Assigned task: Output the listing below verbatim, without images.

Material for the task:
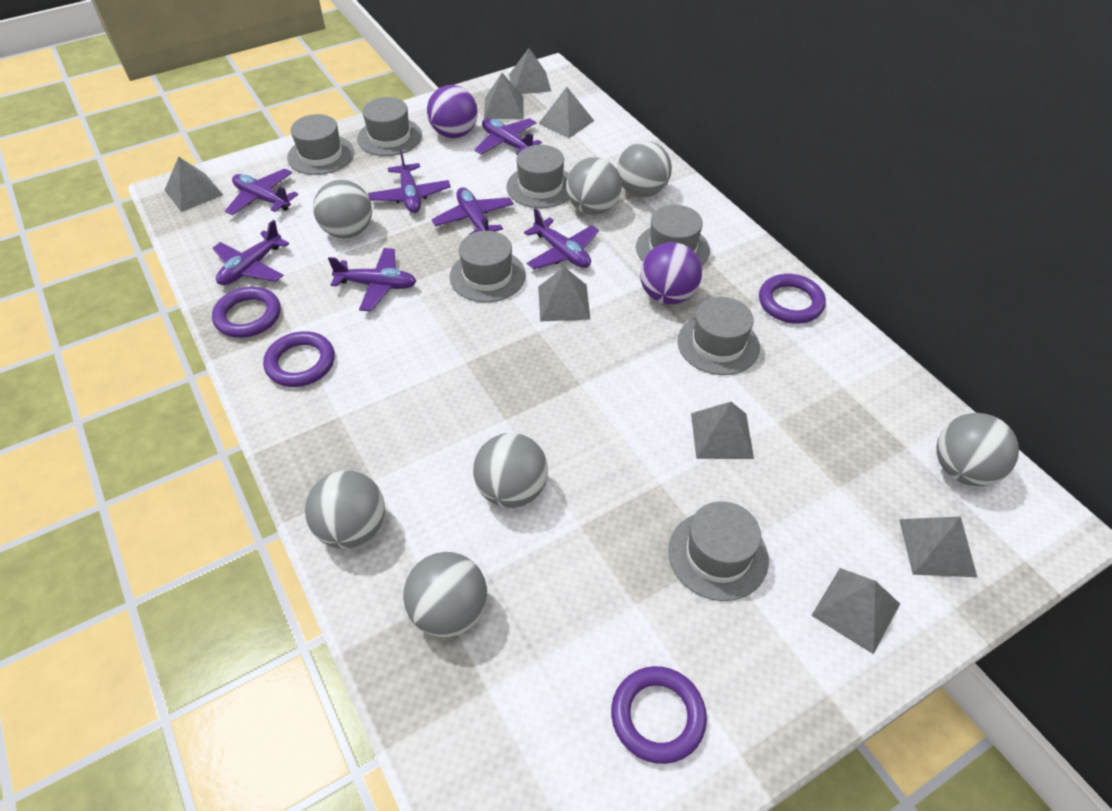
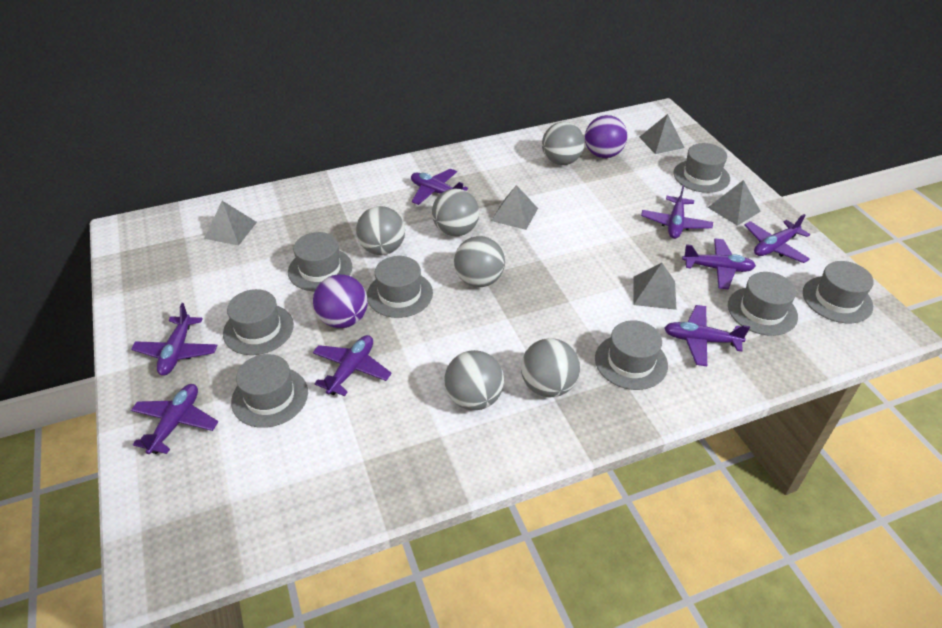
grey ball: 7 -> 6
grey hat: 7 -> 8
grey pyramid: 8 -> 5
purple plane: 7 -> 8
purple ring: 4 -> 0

Result:
grey ball: 7 -> 6
grey hat: 7 -> 8
grey pyramid: 8 -> 5
purple plane: 7 -> 8
purple ring: 4 -> 0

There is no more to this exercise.